[[ GIVEN ENTRIES open ]]
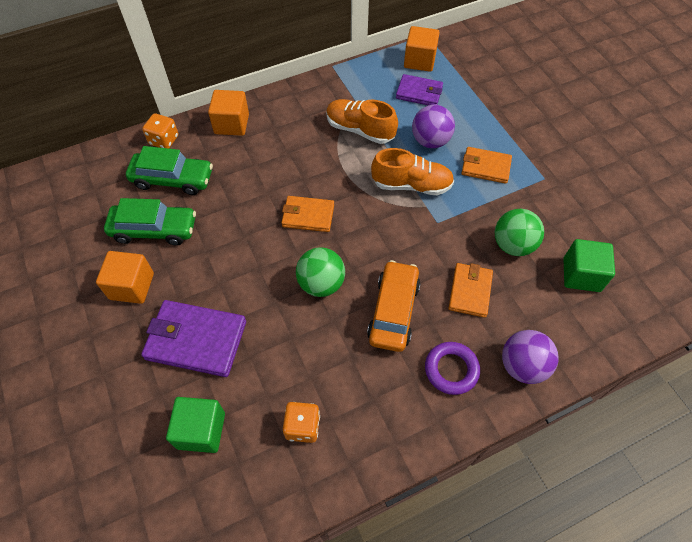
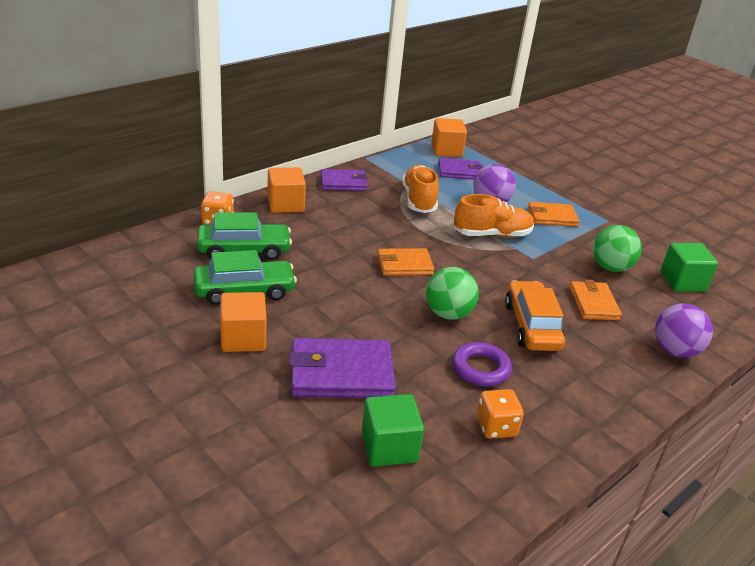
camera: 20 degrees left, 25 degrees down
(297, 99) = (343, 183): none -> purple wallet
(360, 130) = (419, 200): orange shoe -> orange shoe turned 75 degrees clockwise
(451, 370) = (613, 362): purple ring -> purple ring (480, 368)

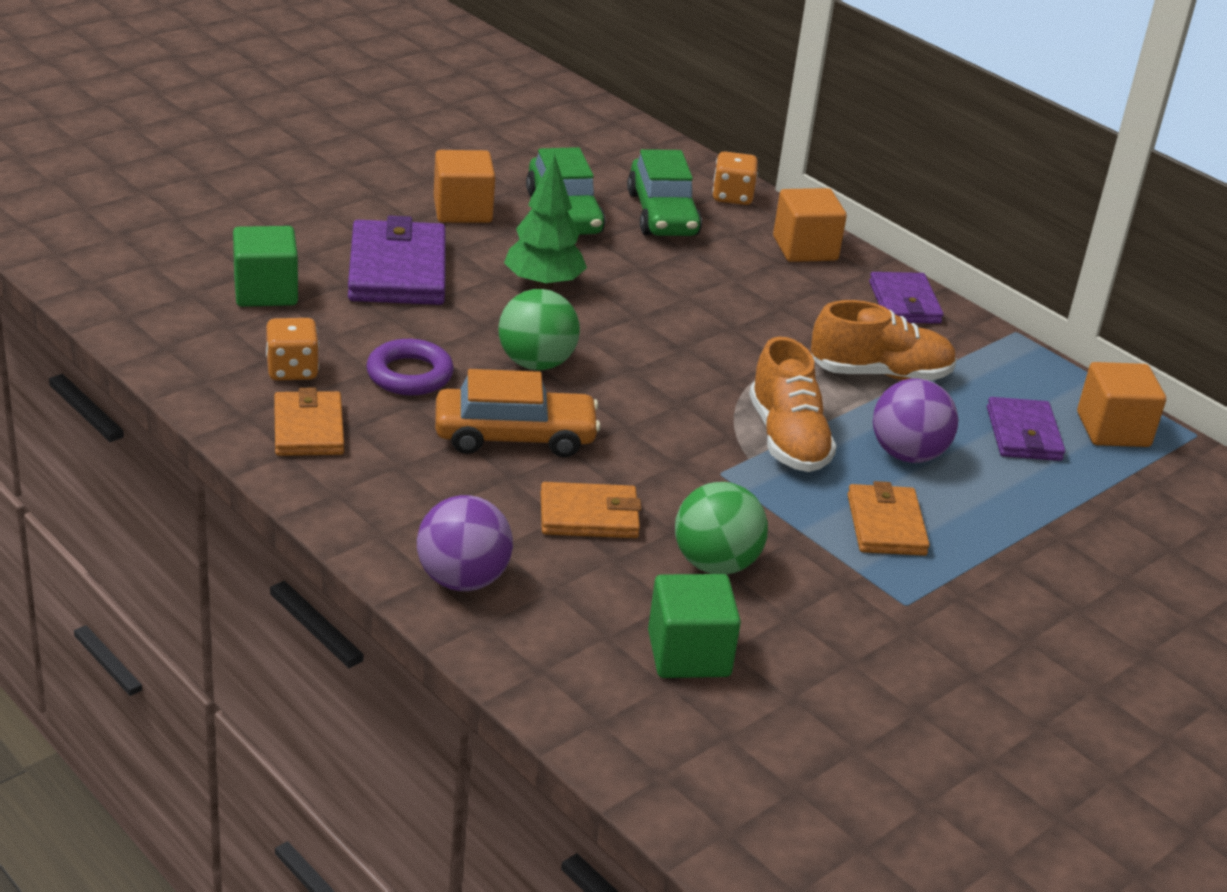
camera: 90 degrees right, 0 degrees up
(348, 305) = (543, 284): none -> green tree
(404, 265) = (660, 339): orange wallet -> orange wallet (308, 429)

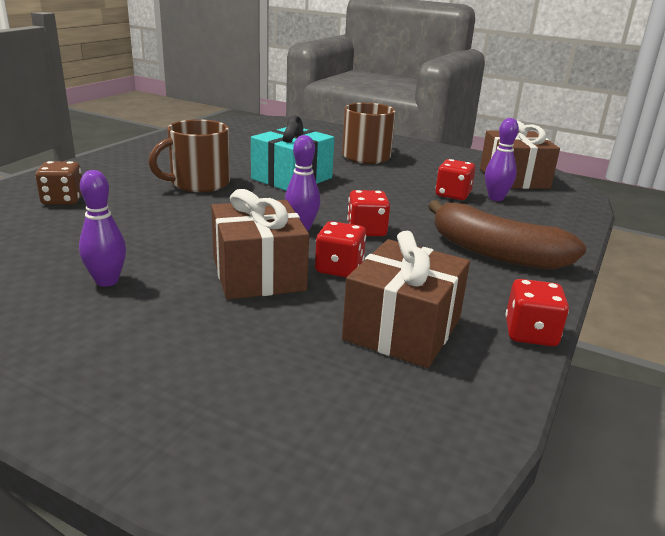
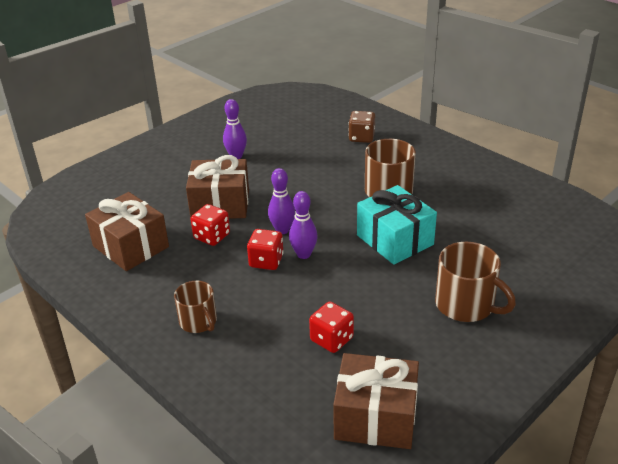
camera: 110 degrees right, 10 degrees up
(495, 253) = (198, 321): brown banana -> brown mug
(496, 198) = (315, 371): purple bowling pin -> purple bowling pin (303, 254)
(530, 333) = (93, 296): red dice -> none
[[ GIVEN ENTRIES closed ]]
Set down the entries above exactly, and keep every picture out of your copy.

» **FINISHED EXERCISE**:
camera: 20 degrees left, 25 degrees down
(297, 99) = (343, 183): none -> purple wallet
(360, 130) = (419, 200): orange shoe -> orange shoe turned 75 degrees clockwise
(451, 370) = (613, 362): purple ring -> purple ring (480, 368)

camera: 90 degrees right, 0 degrees up
(348, 305) = (543, 284): none -> green tree
(404, 265) = (660, 339): orange wallet -> orange wallet (308, 429)

camera: 110 degrees right, 10 degrees up
(495, 253) = (198, 321): brown banana -> brown mug
(496, 198) = (315, 371): purple bowling pin -> purple bowling pin (303, 254)
(530, 333) = (93, 296): red dice -> none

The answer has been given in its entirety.